** Opening DATASET RECORDS block **
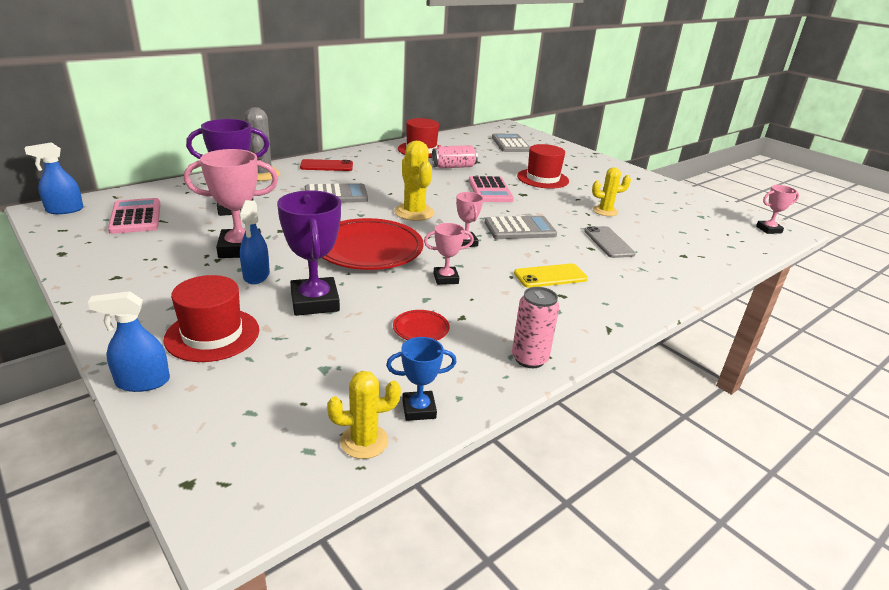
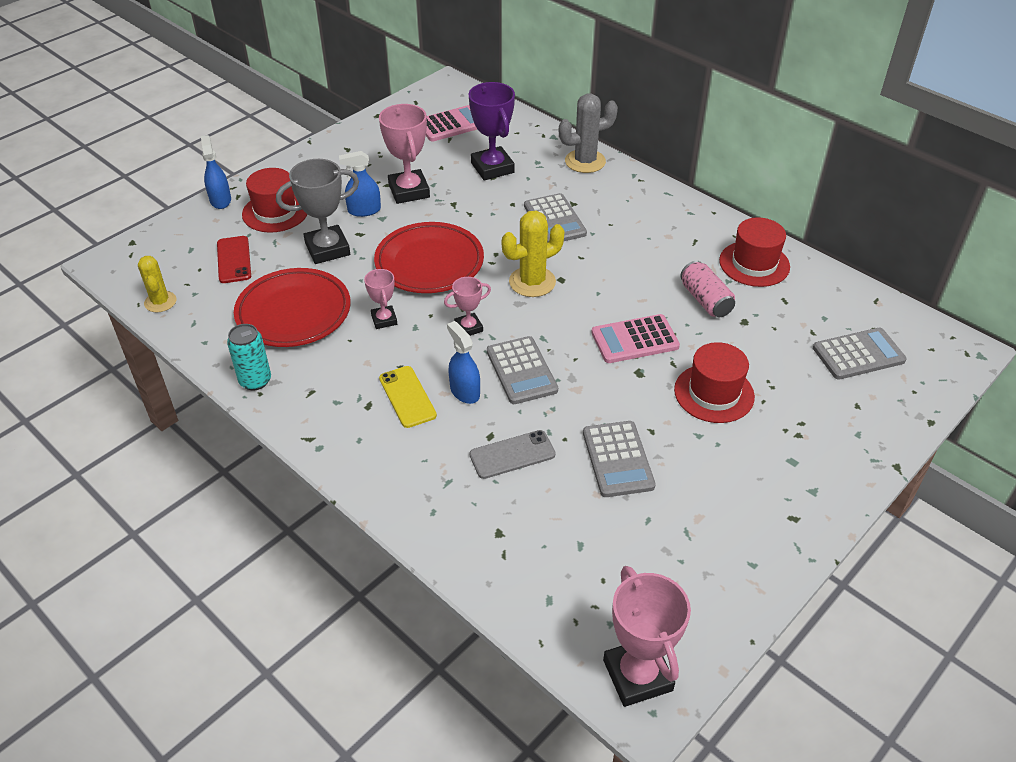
camera: 85 degrees right, 15 degrees up
(64, 210) = (451, 90): blue spray bottle -> blue spray bottle (464, 391)
(315, 302) = (327, 249): purple trophy -> grey trophy
(326, 166) = (638, 198): red phone -> red phone (234, 260)
(419, 409) = (191, 323): blue trophy -> none
(421, 329) = (294, 313): red plate -> red plate, size x2.36
(529, 359) = (255, 381): pink can -> turquoise can
(605, 211) = (618, 459): yellow cactus -> grey calculator
(768, 229) = (637, 675): pink trophy -> pink trophy, size x1.79

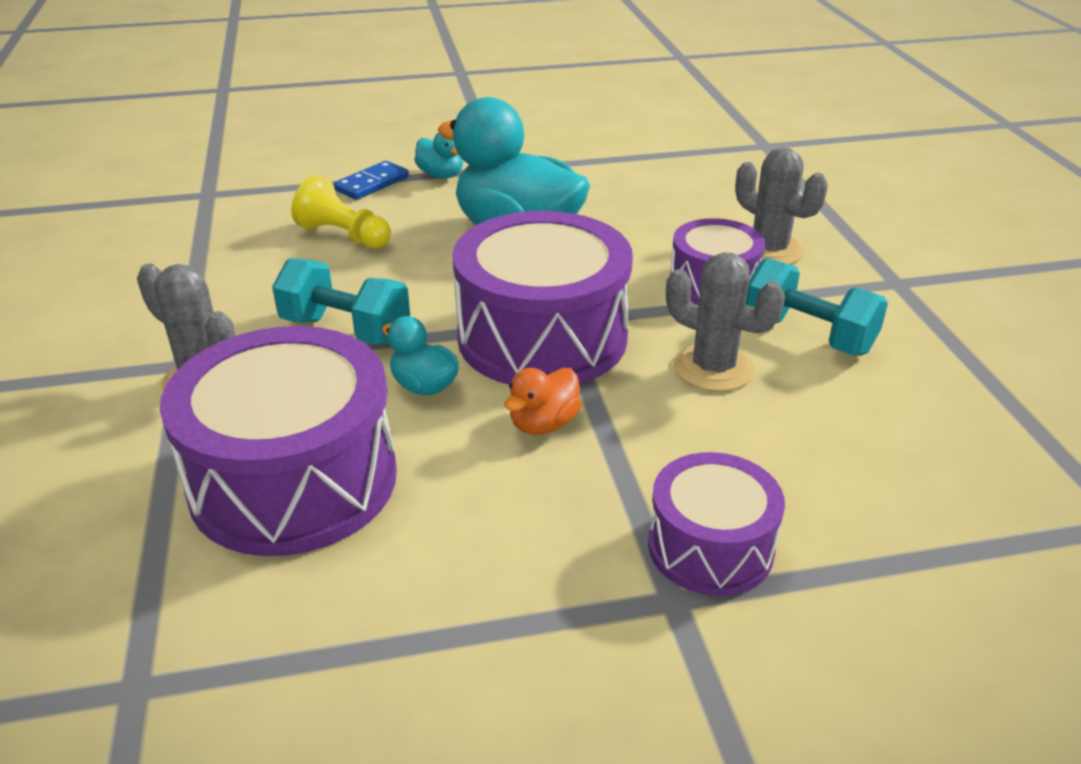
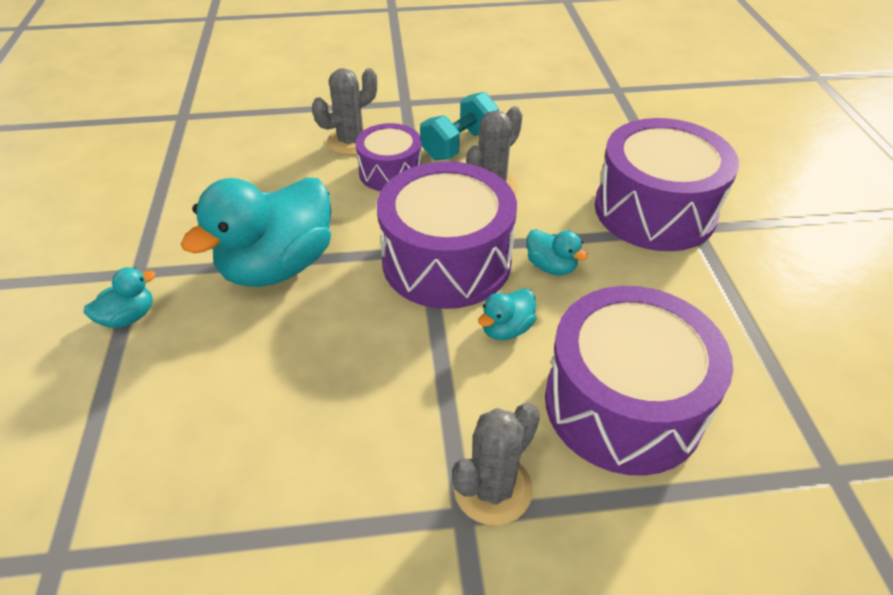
camera: 85 degrees left, 10 degrees up
(343, 235) = (236, 396): yellow pawn -> none
(345, 330) = (419, 383): turquoise dumbbell -> none
(371, 184) = (118, 376): blue domino -> none
(543, 424) = (551, 266): orange duck -> turquoise duck
(710, 547) = (654, 210): purple drum -> purple drum, size x1.77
** Closing DATASET RECORDS block **
EXERCISE DETAILS
All of the entries need to be retyped word for word, pictures excluded.

SOLUTION BELOW
camera: 85 degrees right, 15 degrees up
(64, 210) = (451, 90): blue spray bottle -> blue spray bottle (464, 391)
(315, 302) = (327, 249): purple trophy -> grey trophy
(326, 166) = (638, 198): red phone -> red phone (234, 260)
(419, 409) = (191, 323): blue trophy -> none
(421, 329) = (294, 313): red plate -> red plate, size x2.36
(529, 359) = (255, 381): pink can -> turquoise can
(605, 211) = (618, 459): yellow cactus -> grey calculator
(768, 229) = (637, 675): pink trophy -> pink trophy, size x1.79

camera: 85 degrees left, 10 degrees up
(343, 235) = (236, 396): yellow pawn -> none
(345, 330) = (419, 383): turquoise dumbbell -> none
(371, 184) = (118, 376): blue domino -> none
(543, 424) = (551, 266): orange duck -> turquoise duck
(710, 547) = (654, 210): purple drum -> purple drum, size x1.77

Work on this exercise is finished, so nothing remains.